- Opening Delimiter -
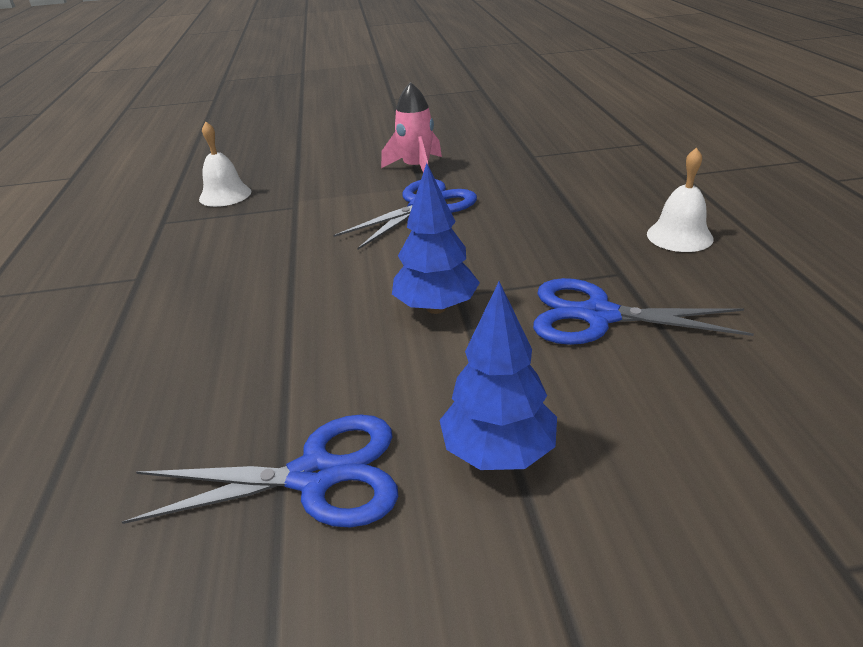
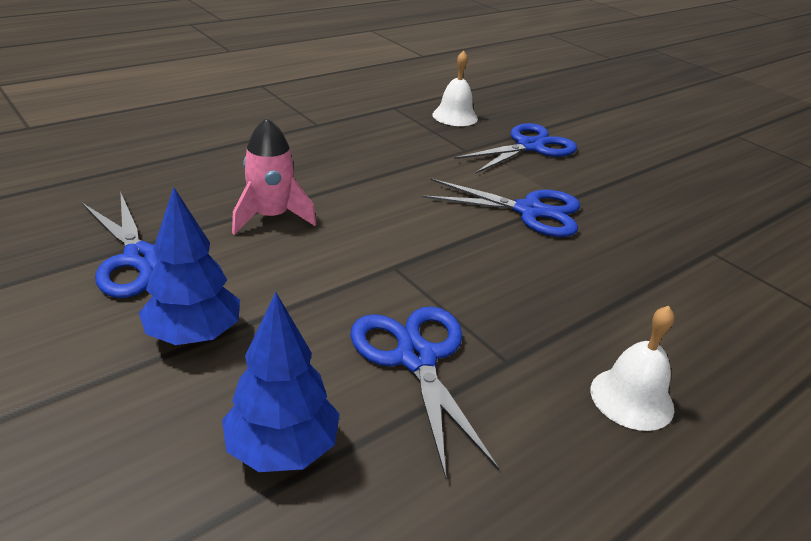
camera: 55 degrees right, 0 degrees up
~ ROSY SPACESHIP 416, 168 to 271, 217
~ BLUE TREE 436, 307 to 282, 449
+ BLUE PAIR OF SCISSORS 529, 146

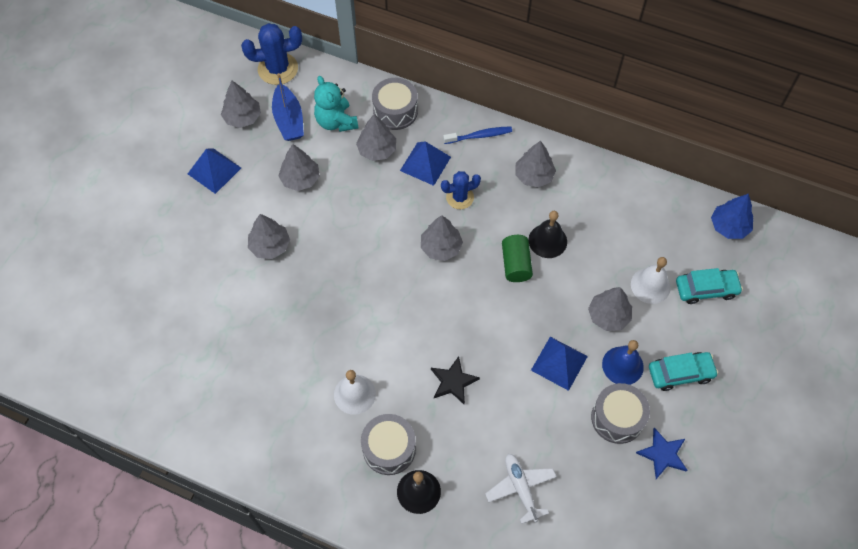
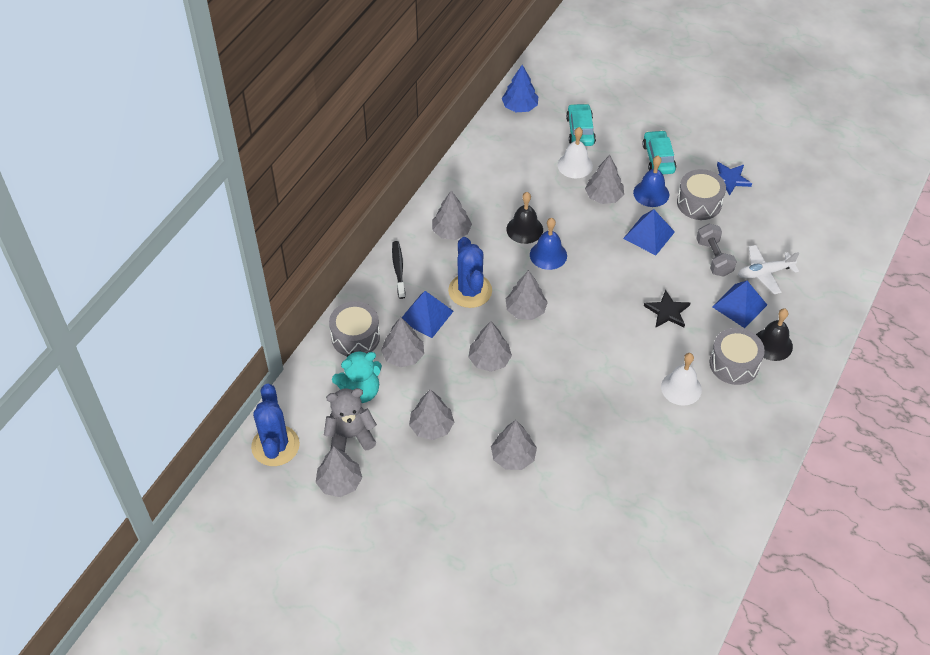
camera: 85 degrees left, 10 degrees down
~ BLUE BOAT 289, 120 to GRAY STUFFED BEAR 350, 436
~ BLUE TOOTH BRUSH 479, 136 to EBONY TOOTH BRUSH 398, 269
~ BLUE PYRAMID SHAPE 214, 170 to 739, 305
~ BLUE PRICKLY PLANT 460, 197 = 470, 291 x1.56
~ EMERALD CYLINDER 516, 264 to BLUE BELL 548, 255
+ GRAY DUMBBELL 714, 258
+ GRAY TREE 489, 360

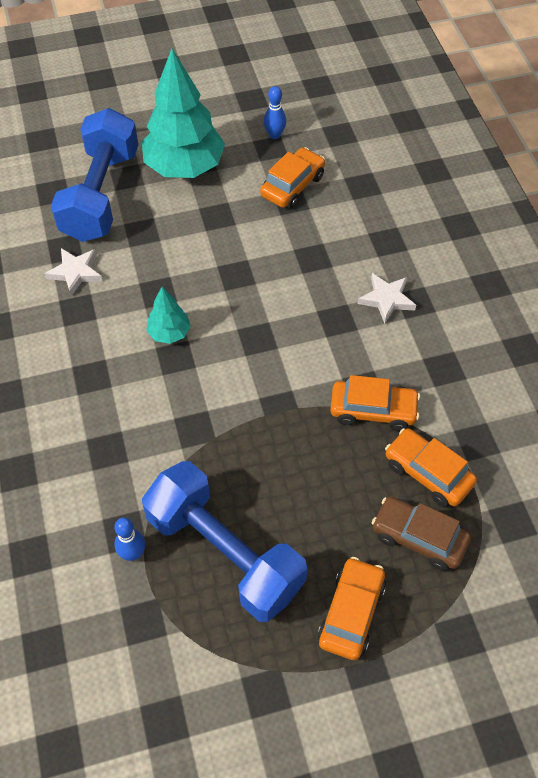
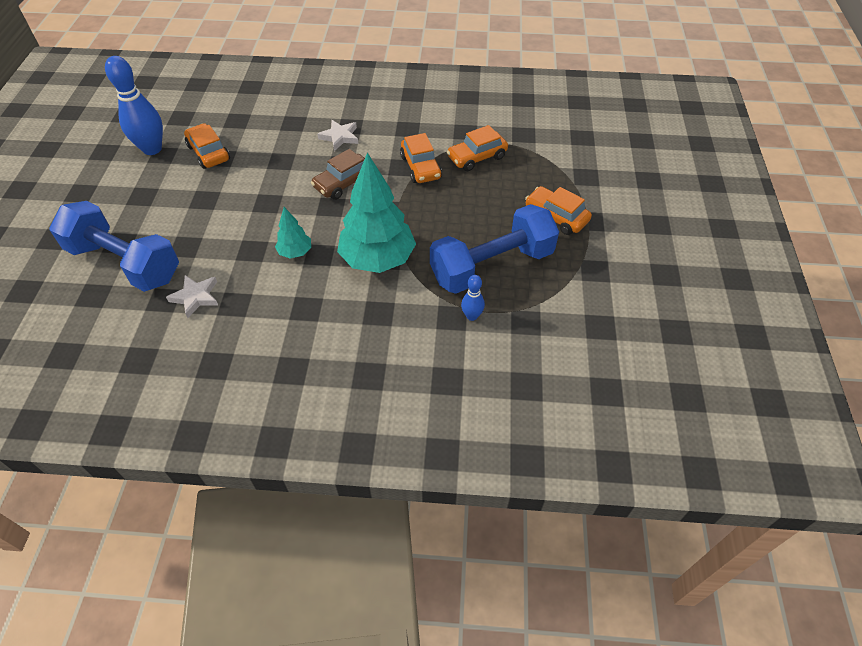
camera: 70 degrees left, 5 degrees down
~ TURQUOISE TREE 184, 167 to 378, 259
~ BLUE TENPIN 274, 135 = 152, 149 x2.02
~ ORANGE CAR 373, 410 = 420, 167 135 degrees clockwise
~ BROWN CAR 419, 538 to 343, 183

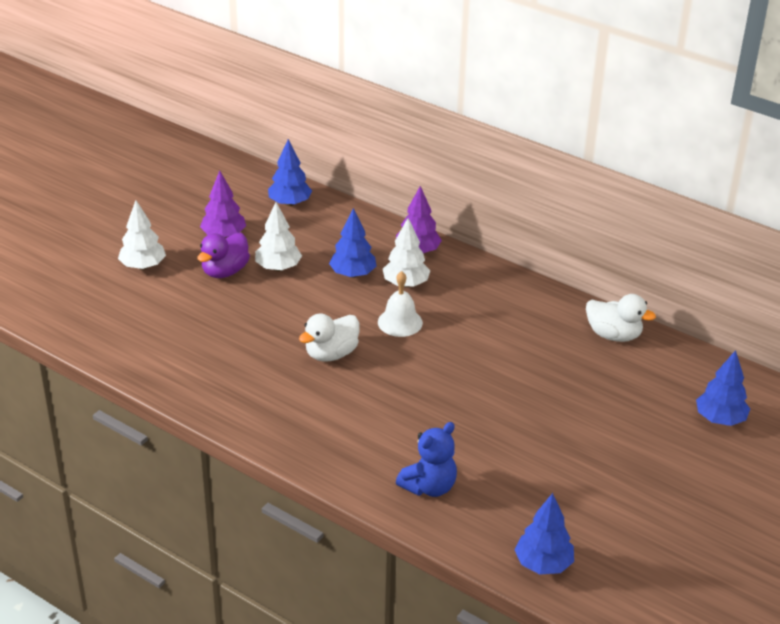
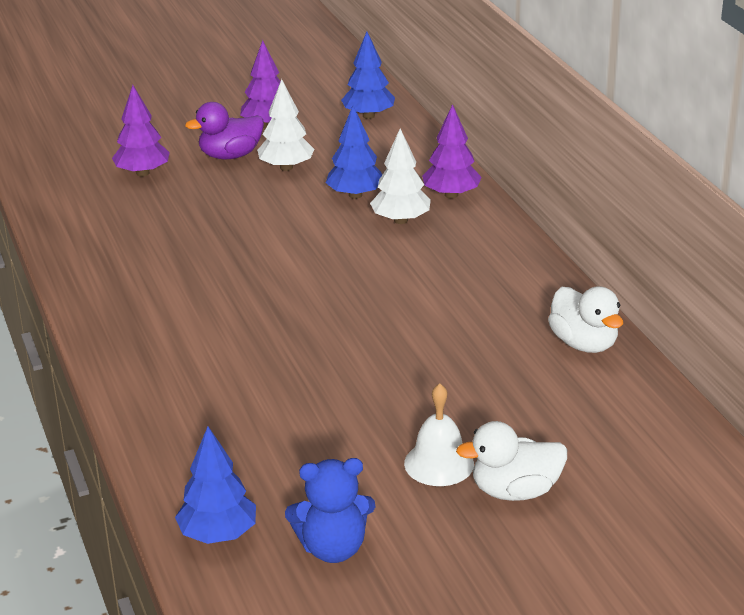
camera: 35 degrees right, 5 degrees down
- PURE WHITE TREE 143, 266
~ PURE WHITE BELL 400, 322 to 439, 463
~ PURE WHITE TOY DUCK 331, 354 to 515, 491
- BLUE TREE 720, 419
~ BLUE STUFFED BEAR 429, 487 to 333, 548
+ PURPLE TREE 143, 173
- Closing Delimiter -
• [YOUR OBJECTIVE]
Once the line containing "to 378, 259" is found, transcribe it and every line after it to the end of the records, exactly and with no pictures.

• [REPLY]
~ TURQUOISE TREE 184, 167 to 378, 259
~ BLUE TENPIN 274, 135 = 152, 149 x2.02
~ ORANGE CAR 373, 410 = 420, 167 135 degrees clockwise
~ BROWN CAR 419, 538 to 343, 183

camera: 35 degrees right, 5 degrees down
- PURE WHITE TREE 143, 266
~ PURE WHITE BELL 400, 322 to 439, 463
~ PURE WHITE TOY DUCK 331, 354 to 515, 491
- BLUE TREE 720, 419
~ BLUE STUFFED BEAR 429, 487 to 333, 548
+ PURPLE TREE 143, 173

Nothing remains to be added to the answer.